__What the exercise asks__. Find the lines below that contain the string "black". Copy each one.

START Dataset

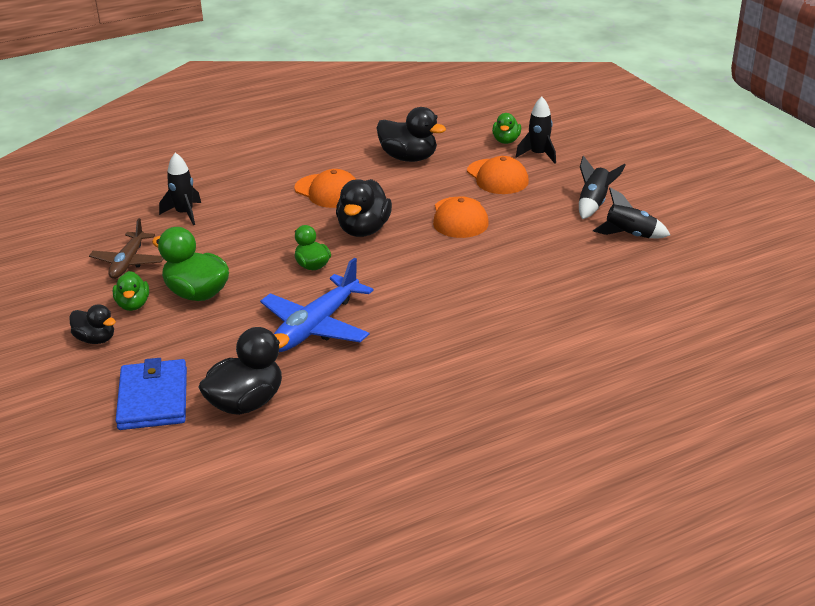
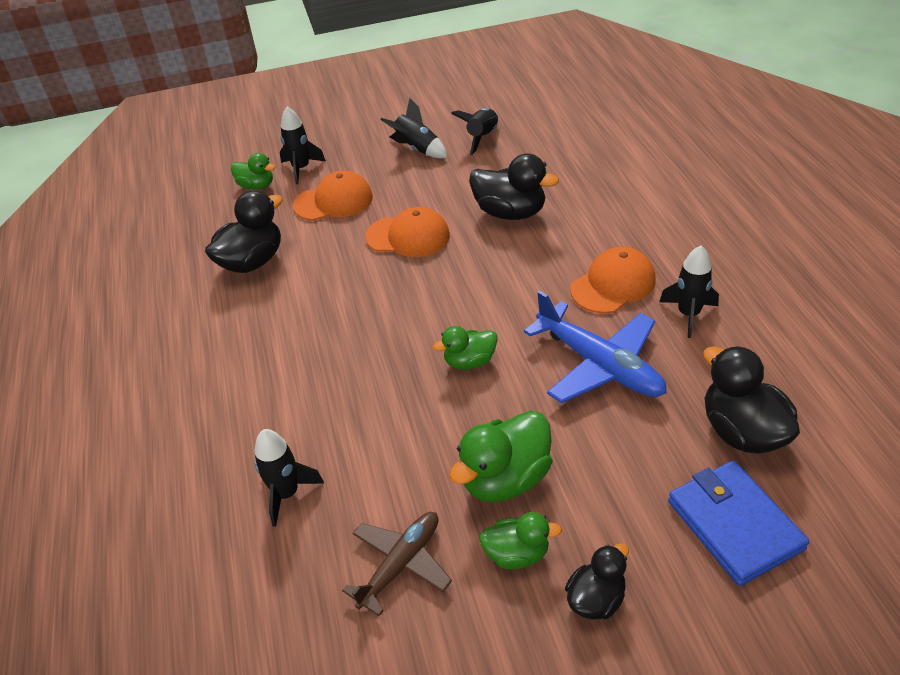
camera: 75 degrees left, 10 degrees up
(128, 262) = (400, 564): brown plane -> brown plane turned 75 degrees counterclockwise
(153, 398) = (734, 524): blue wallet -> blue wallet turned 60 degrees clockwise
(328, 191) = (298, 337): orange cap -> orange cap (613, 284)
(363, 230) = (404, 312): black duck -> black duck (510, 212)
(387, 371) = (688, 314): none -> black rocket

END Dataset

__Finished task__.
(363, 230) = (404, 312): black duck -> black duck (510, 212)
(387, 371) = (688, 314): none -> black rocket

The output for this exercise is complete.